Records drawn from a dataset:
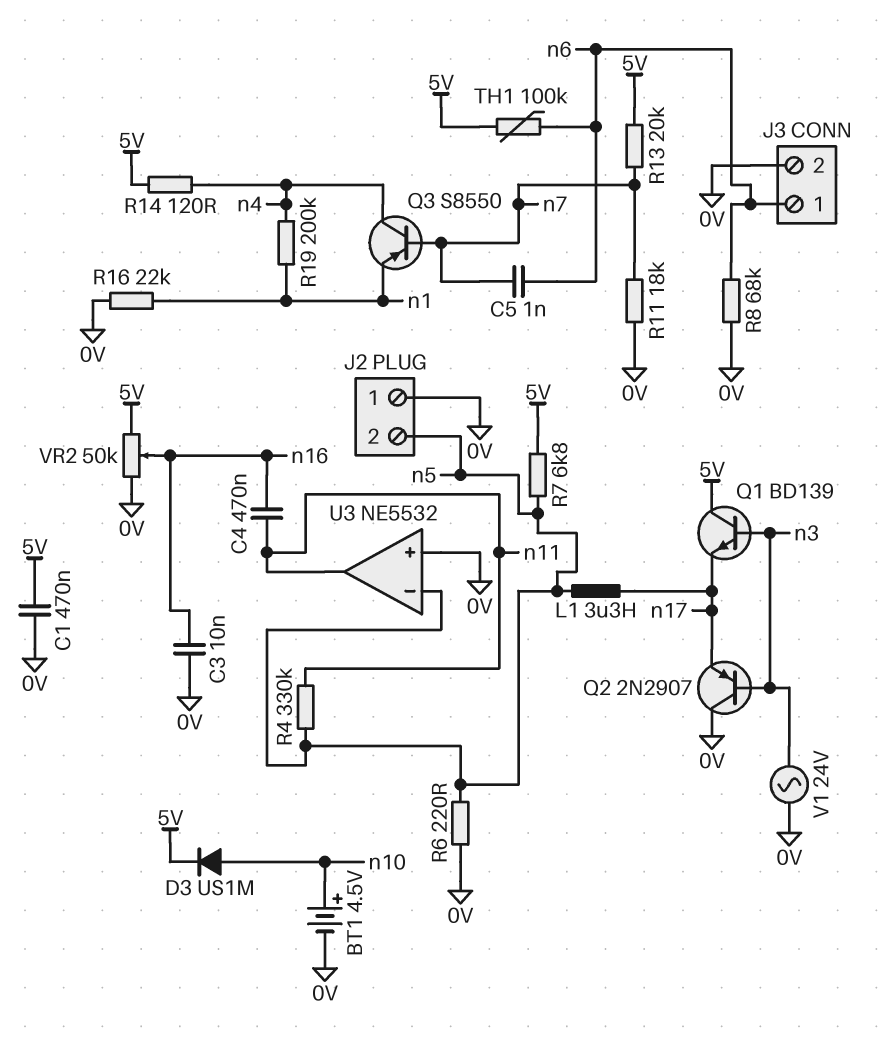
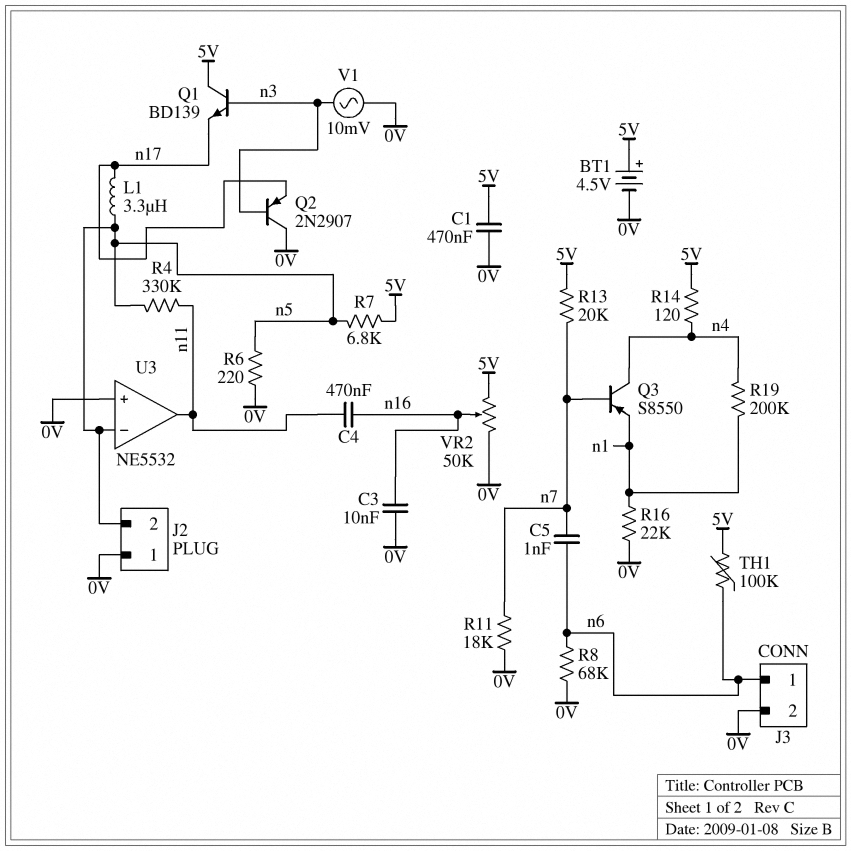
BT1: 4.5V (plus n10, minus 0V) -> 4.5V (plus 5V, minus 0V)
D3: diode US1M (A n10, K 5V) -> none
V1: AC 24V (0V, n3) -> AC 10mV (0V, n3)

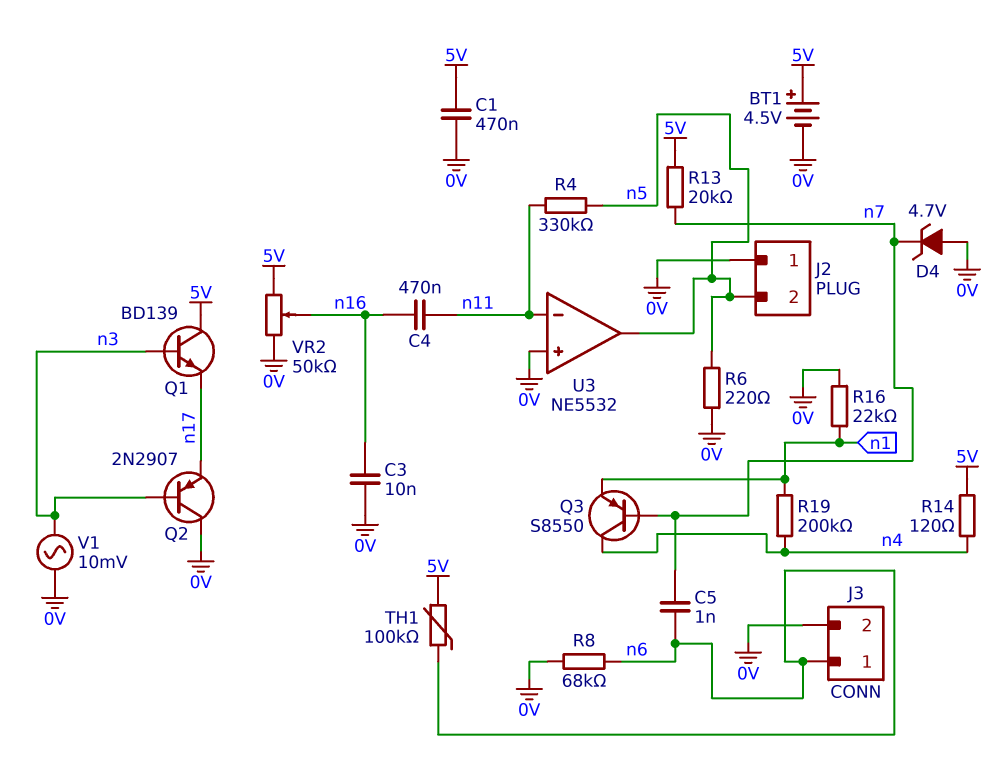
D4: none -> zener 4.7V (A 0V, K n7)
L1: 3.3uH (n5, n17) -> none
R7: 6.8k (5V, n5) -> none
R11: 18k (0V, n7) -> none
U3 pin in-: n5 -> n11
U3 pin out: n11 -> n5

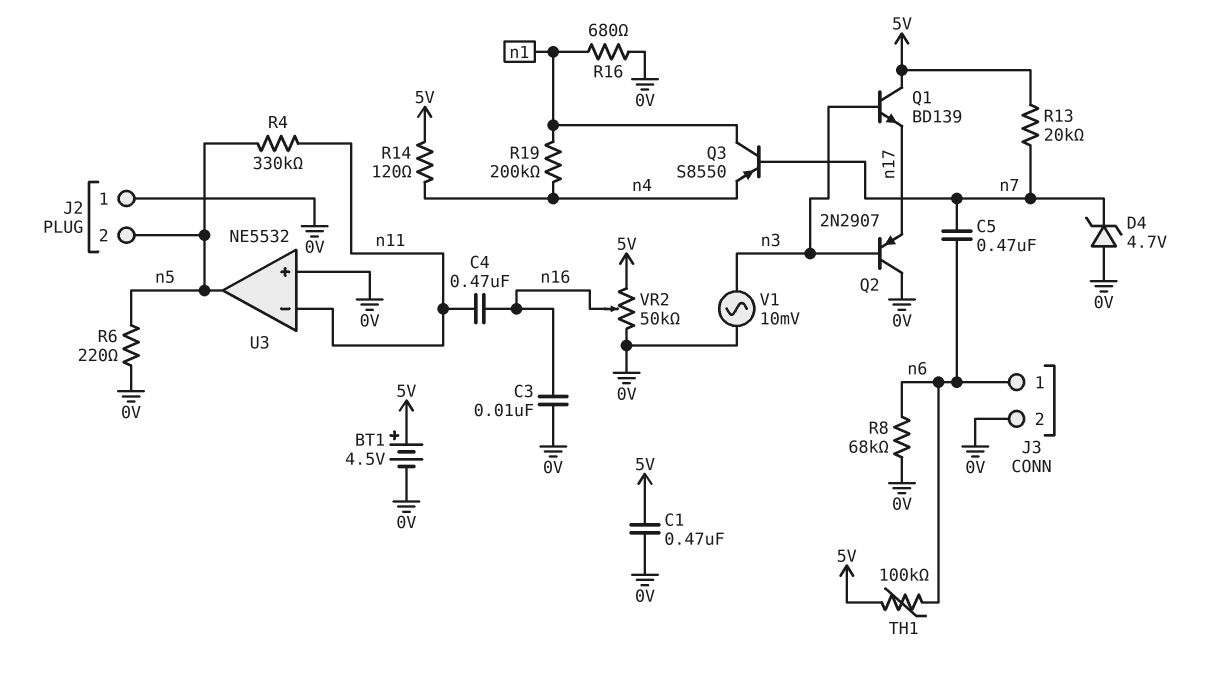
C5: 1nF (n6, n7) -> 470nF (n6, n7)
Q3: PNP S8550 (B n7, C n4, E n1) -> PNP S8550 (B n7, C n1, E n4)
R16: 22k (0V, n1) -> 680 (0V, n1)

# What this task involves
Skip all pictures. Copy exactly the lines from the one containing "L1: 3.3uH (n5, n17) -> none" through the end of the records, both ends included.

# Exercise output
L1: 3.3uH (n5, n17) -> none
R7: 6.8k (5V, n5) -> none
R11: 18k (0V, n7) -> none
U3 pin in-: n5 -> n11
U3 pin out: n11 -> n5

C5: 1nF (n6, n7) -> 470nF (n6, n7)
Q3: PNP S8550 (B n7, C n4, E n1) -> PNP S8550 (B n7, C n1, E n4)
R16: 22k (0V, n1) -> 680 (0V, n1)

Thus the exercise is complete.